(Dataset records)
· · ·

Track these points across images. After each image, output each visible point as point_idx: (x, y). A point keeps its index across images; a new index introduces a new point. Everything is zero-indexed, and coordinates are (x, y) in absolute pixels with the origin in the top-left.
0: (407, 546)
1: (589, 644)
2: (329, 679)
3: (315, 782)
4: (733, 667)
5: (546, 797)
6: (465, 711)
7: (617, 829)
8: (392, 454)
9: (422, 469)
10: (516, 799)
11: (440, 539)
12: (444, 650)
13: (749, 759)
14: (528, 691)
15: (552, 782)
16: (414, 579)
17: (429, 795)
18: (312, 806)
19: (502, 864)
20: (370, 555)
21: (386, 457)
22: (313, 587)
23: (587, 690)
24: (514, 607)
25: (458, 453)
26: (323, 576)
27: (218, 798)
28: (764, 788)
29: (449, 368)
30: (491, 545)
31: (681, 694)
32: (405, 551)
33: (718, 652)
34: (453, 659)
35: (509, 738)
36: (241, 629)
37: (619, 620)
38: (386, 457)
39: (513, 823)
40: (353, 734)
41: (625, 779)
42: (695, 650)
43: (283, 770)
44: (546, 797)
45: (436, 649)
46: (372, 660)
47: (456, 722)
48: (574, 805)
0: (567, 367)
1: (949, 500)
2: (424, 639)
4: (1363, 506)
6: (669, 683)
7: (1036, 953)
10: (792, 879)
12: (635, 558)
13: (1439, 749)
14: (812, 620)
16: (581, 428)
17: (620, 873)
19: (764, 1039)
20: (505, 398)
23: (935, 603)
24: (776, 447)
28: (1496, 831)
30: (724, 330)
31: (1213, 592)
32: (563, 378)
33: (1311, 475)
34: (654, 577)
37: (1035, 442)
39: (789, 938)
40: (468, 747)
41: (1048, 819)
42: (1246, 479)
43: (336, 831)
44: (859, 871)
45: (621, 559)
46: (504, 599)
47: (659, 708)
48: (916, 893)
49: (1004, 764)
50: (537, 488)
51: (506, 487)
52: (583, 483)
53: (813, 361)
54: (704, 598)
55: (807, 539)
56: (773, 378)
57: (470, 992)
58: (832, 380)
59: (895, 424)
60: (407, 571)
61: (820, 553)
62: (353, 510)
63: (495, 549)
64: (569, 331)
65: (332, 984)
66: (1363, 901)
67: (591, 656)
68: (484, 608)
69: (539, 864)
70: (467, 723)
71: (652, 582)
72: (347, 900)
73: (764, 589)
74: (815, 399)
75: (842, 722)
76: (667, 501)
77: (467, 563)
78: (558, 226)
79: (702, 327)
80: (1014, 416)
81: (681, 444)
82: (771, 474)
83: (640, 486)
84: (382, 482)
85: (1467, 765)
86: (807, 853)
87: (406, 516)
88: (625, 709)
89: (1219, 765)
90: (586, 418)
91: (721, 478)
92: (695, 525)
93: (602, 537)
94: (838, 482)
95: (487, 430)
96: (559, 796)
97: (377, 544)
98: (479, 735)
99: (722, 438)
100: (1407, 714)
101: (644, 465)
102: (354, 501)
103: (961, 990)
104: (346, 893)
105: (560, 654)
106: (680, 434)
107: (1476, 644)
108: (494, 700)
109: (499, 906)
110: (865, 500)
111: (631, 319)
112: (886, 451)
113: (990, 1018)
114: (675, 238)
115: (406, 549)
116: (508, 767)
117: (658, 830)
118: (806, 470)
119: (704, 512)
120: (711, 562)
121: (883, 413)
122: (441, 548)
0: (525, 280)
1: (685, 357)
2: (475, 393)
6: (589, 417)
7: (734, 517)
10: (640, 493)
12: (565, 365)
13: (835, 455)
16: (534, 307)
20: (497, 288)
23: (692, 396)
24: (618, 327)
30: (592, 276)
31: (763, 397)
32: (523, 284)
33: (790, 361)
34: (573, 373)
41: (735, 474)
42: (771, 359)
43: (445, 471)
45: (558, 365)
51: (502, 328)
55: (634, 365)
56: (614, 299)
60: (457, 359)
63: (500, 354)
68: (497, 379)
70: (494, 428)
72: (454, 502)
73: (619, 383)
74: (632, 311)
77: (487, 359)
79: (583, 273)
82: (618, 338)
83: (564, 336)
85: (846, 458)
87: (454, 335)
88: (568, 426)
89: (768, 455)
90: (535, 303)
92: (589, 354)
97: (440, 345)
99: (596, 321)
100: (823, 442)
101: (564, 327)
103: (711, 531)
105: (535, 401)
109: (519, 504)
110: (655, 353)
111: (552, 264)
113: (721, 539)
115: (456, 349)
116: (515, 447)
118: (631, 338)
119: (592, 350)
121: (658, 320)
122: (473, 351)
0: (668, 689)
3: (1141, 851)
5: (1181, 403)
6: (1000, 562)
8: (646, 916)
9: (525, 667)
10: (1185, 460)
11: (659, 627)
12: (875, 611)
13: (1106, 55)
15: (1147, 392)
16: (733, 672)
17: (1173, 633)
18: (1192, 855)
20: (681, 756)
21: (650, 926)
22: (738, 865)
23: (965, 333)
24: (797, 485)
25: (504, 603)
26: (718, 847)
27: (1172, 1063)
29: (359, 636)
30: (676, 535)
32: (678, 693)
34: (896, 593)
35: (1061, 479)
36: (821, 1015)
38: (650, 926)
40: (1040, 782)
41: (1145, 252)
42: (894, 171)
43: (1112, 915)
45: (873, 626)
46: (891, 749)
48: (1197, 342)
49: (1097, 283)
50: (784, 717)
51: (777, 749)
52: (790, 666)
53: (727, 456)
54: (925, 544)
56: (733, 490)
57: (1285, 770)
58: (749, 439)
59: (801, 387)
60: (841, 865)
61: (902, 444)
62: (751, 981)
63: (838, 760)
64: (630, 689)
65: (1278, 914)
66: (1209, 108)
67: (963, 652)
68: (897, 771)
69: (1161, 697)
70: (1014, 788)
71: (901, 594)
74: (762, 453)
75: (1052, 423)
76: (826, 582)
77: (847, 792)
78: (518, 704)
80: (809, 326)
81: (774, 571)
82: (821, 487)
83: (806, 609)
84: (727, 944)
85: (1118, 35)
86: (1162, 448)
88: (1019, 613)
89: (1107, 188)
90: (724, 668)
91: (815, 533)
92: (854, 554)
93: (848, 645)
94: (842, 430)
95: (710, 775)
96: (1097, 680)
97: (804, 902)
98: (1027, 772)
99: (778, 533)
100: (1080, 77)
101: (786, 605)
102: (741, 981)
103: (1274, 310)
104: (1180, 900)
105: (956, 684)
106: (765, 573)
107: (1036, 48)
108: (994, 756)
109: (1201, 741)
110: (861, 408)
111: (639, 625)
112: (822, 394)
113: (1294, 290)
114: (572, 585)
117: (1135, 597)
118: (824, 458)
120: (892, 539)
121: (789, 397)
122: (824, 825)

· · ·

_Exercise instructions_. Please update the part that opens with the first line and closes with the line containing "9: (422, 469)", changing "top-left" to "upper-left" and keeping everything else the same.

_Response below_.
Track these points across images. After each image, output each visible point as point_idx: (x, y). A point keeps its index across images; a new index introduces a new point. Everything is zero-indexed, and coordinates are (x, y) in absolute pixels with the origin in the upper-left.
0: (407, 546)
1: (589, 644)
2: (329, 679)
3: (315, 782)
4: (733, 667)
5: (546, 797)
6: (465, 711)
7: (617, 829)
8: (392, 454)
9: (422, 469)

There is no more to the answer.